▶ [Records for processing]:

+---+

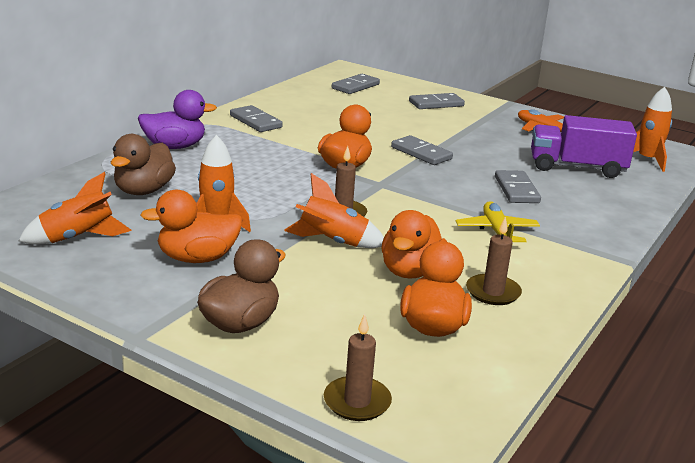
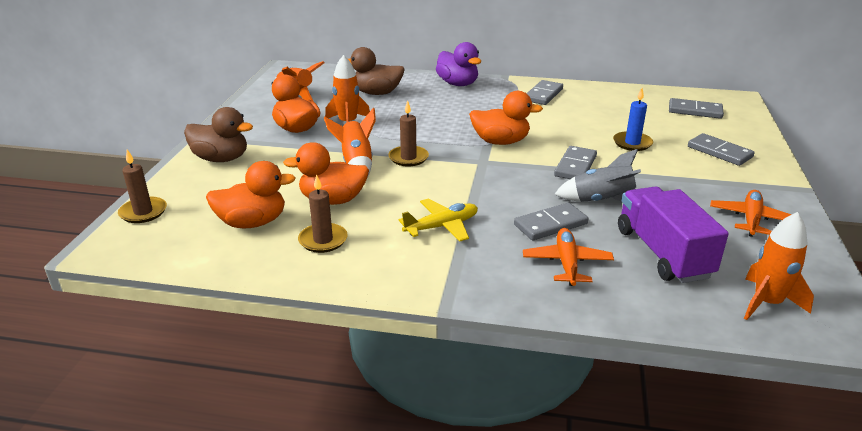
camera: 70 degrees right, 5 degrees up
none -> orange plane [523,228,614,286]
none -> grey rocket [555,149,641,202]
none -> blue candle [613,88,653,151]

+---+

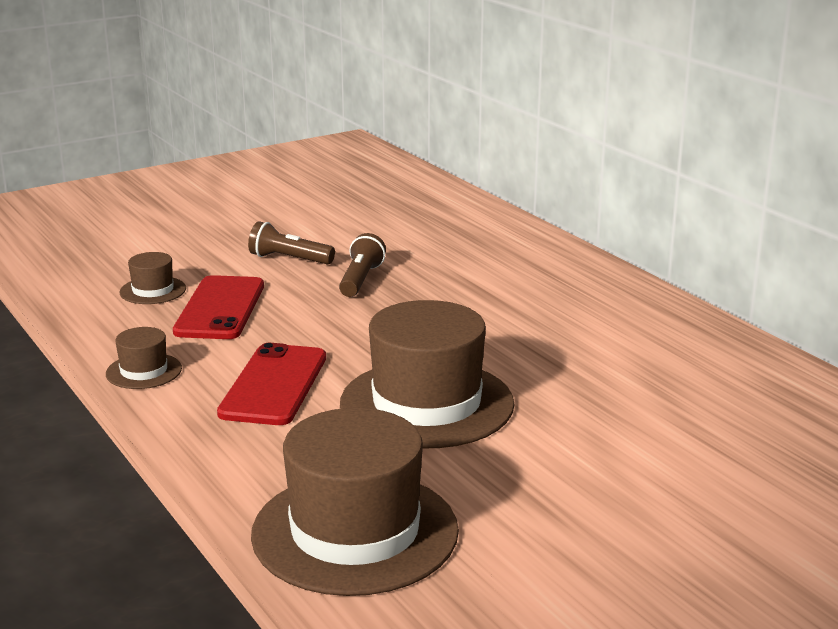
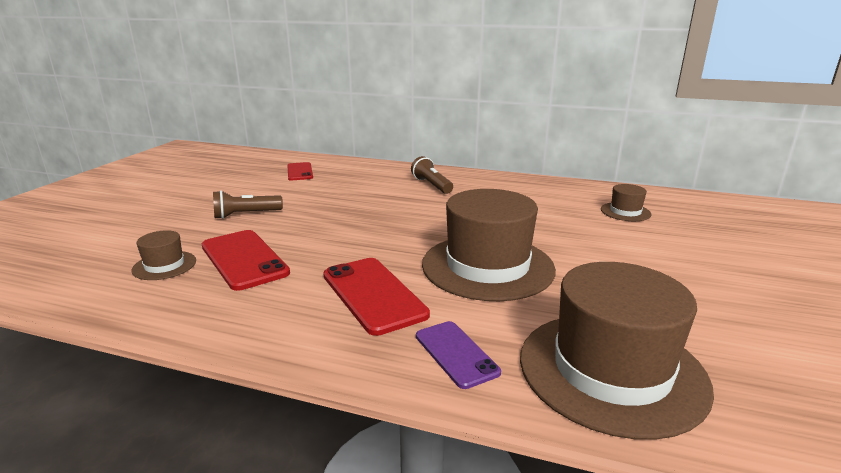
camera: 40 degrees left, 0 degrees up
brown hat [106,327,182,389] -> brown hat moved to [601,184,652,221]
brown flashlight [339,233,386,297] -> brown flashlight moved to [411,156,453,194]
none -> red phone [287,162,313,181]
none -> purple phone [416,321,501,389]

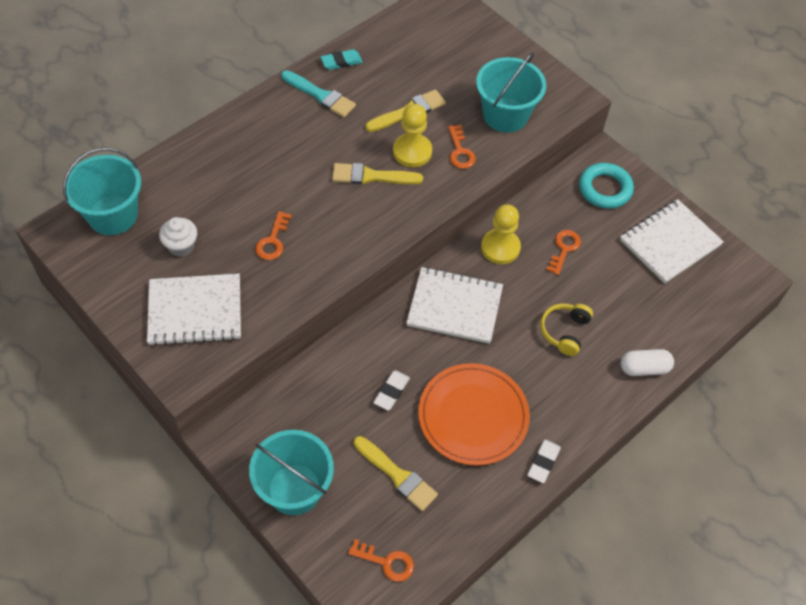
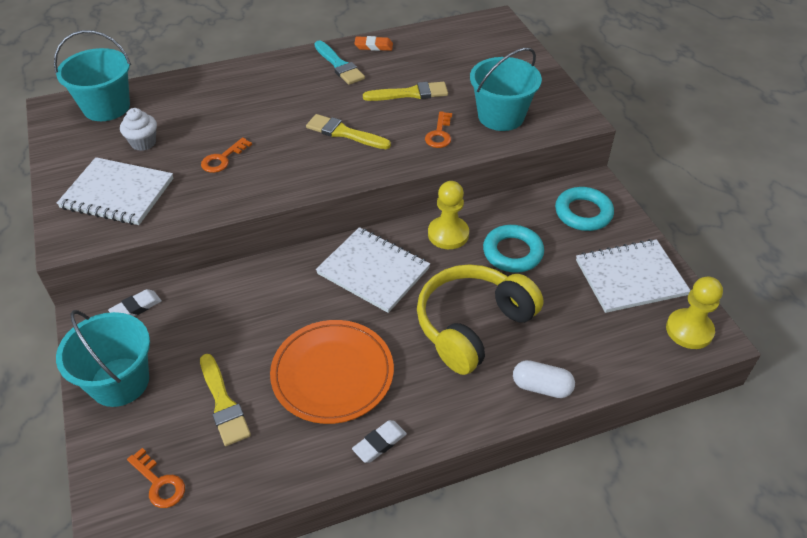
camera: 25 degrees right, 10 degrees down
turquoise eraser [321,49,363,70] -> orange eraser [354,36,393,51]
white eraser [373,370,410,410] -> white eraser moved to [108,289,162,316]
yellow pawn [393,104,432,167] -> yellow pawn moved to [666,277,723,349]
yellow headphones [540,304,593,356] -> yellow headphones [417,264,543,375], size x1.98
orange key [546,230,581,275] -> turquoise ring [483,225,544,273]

+---+

▶ [Exercise instructions]: Select every line of the material above holding the word "camera" and copy it.

▶ [Result]:
camera: 70 degrees right, 5 degrees up
camera: 40 degrees left, 0 degrees up
camera: 25 degrees right, 10 degrees down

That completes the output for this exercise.